EXERCISE DATA:
★ ★ ★
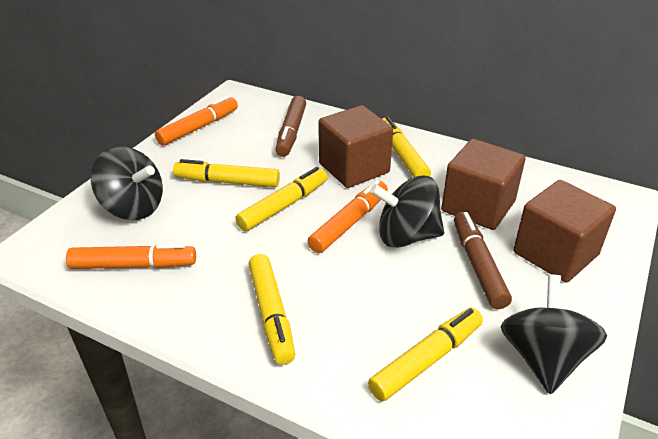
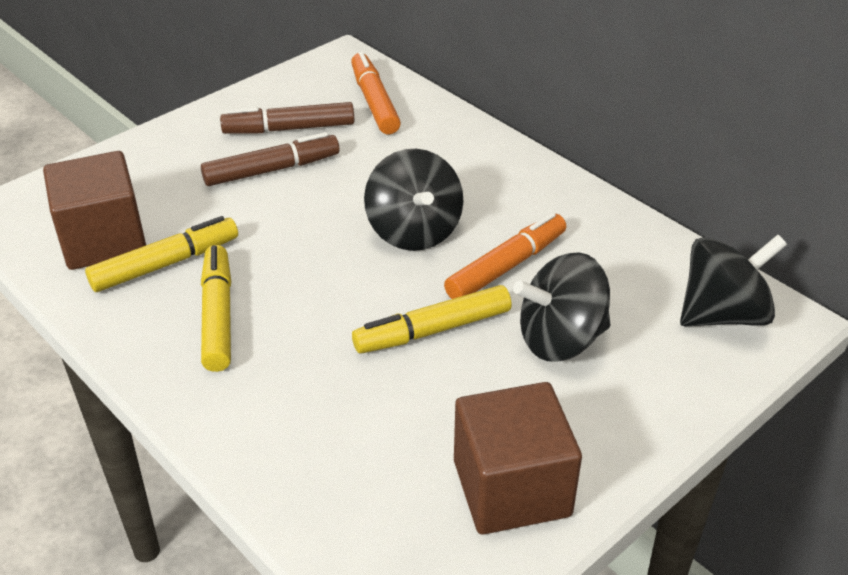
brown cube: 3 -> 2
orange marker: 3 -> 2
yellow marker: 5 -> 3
★ ★ ★
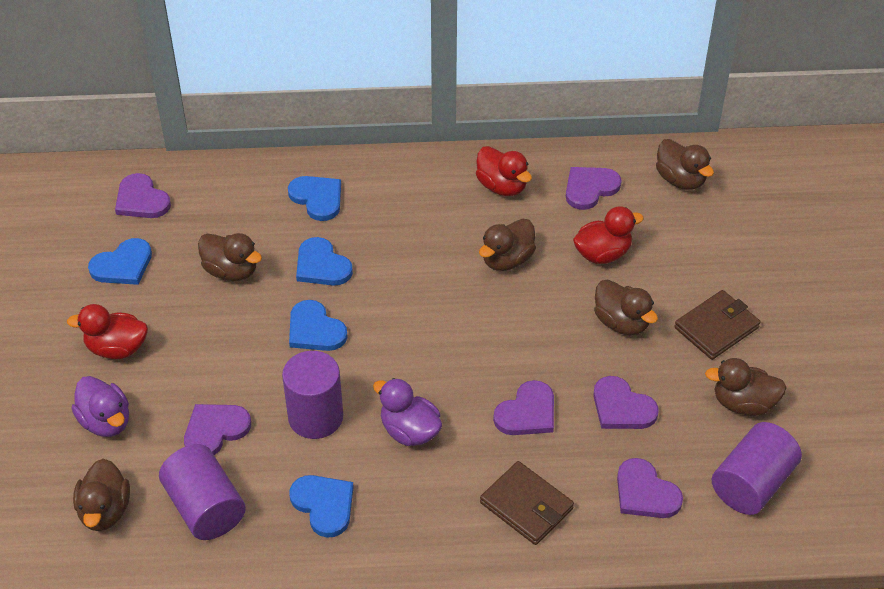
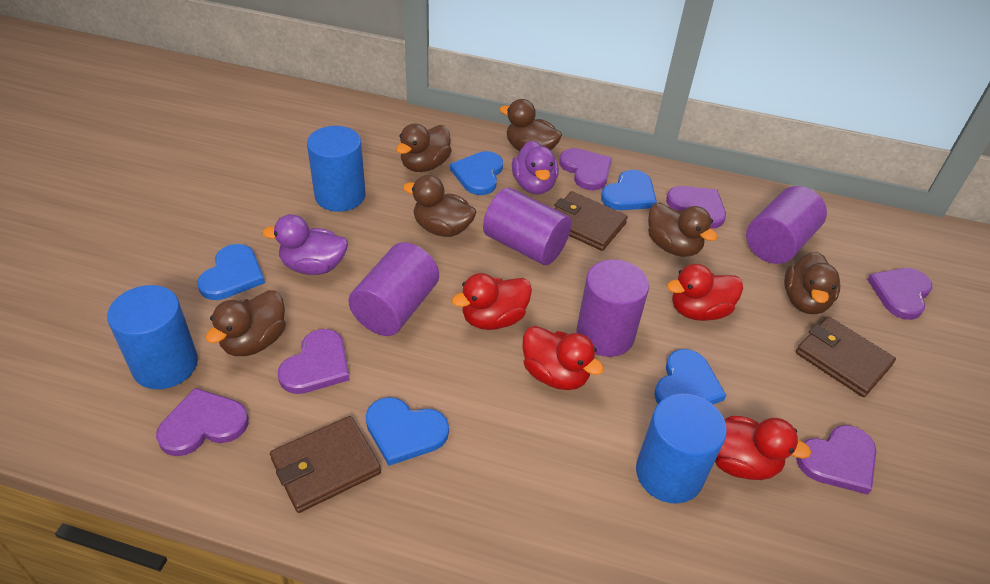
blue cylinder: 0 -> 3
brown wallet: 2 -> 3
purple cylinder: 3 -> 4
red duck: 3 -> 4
★ ★ ★
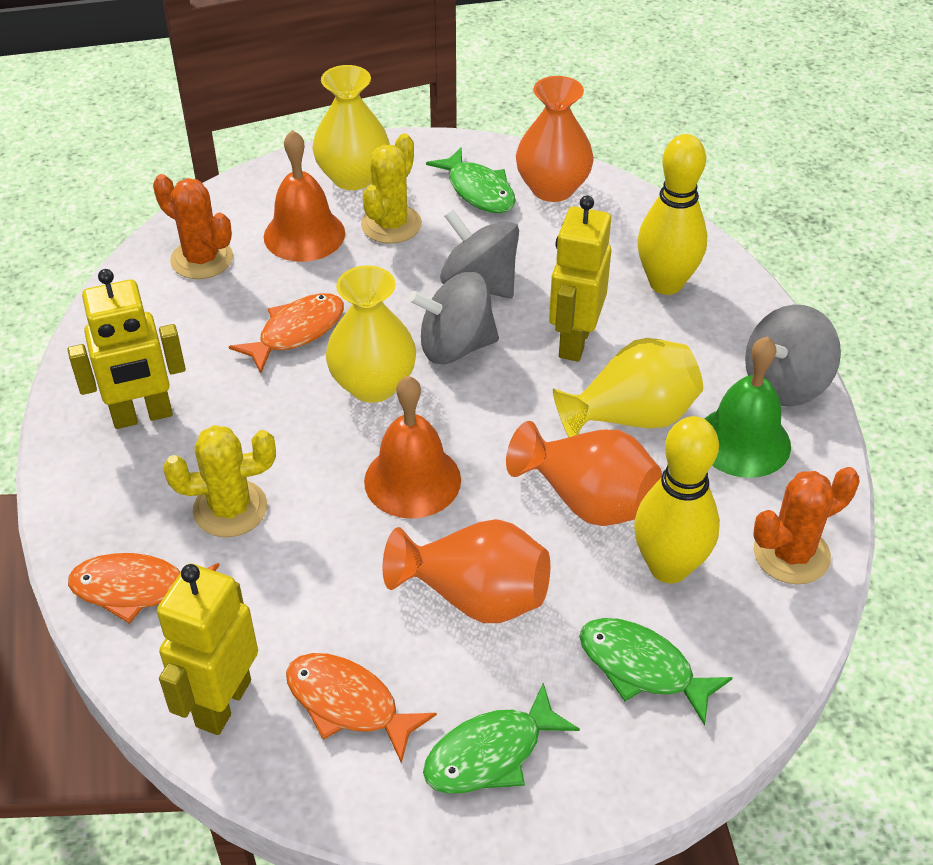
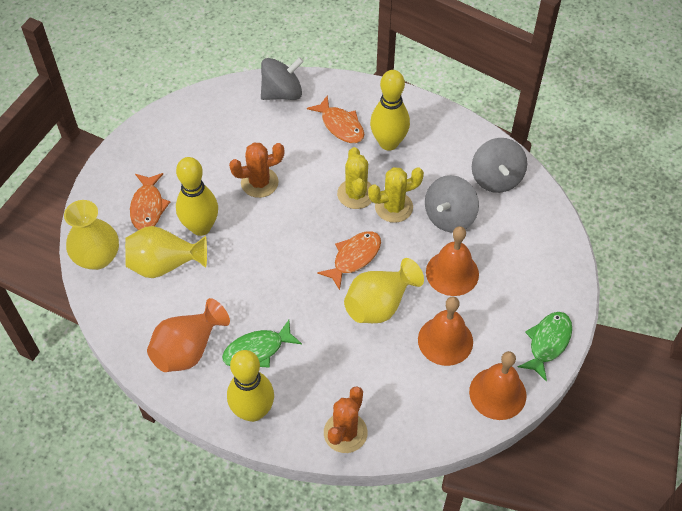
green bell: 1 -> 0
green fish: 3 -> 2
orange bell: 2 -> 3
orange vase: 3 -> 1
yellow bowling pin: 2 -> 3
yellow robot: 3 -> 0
★ ★ ★
YOUR GOAL: Output exactly the lines of the material above from the one containing "green bell: 1 -> 0" up to and including the one containing "yellow robot: 3 -> 0".

ANSWER TO THIS EXERCISE:
green bell: 1 -> 0
green fish: 3 -> 2
orange bell: 2 -> 3
orange vase: 3 -> 1
yellow bowling pin: 2 -> 3
yellow robot: 3 -> 0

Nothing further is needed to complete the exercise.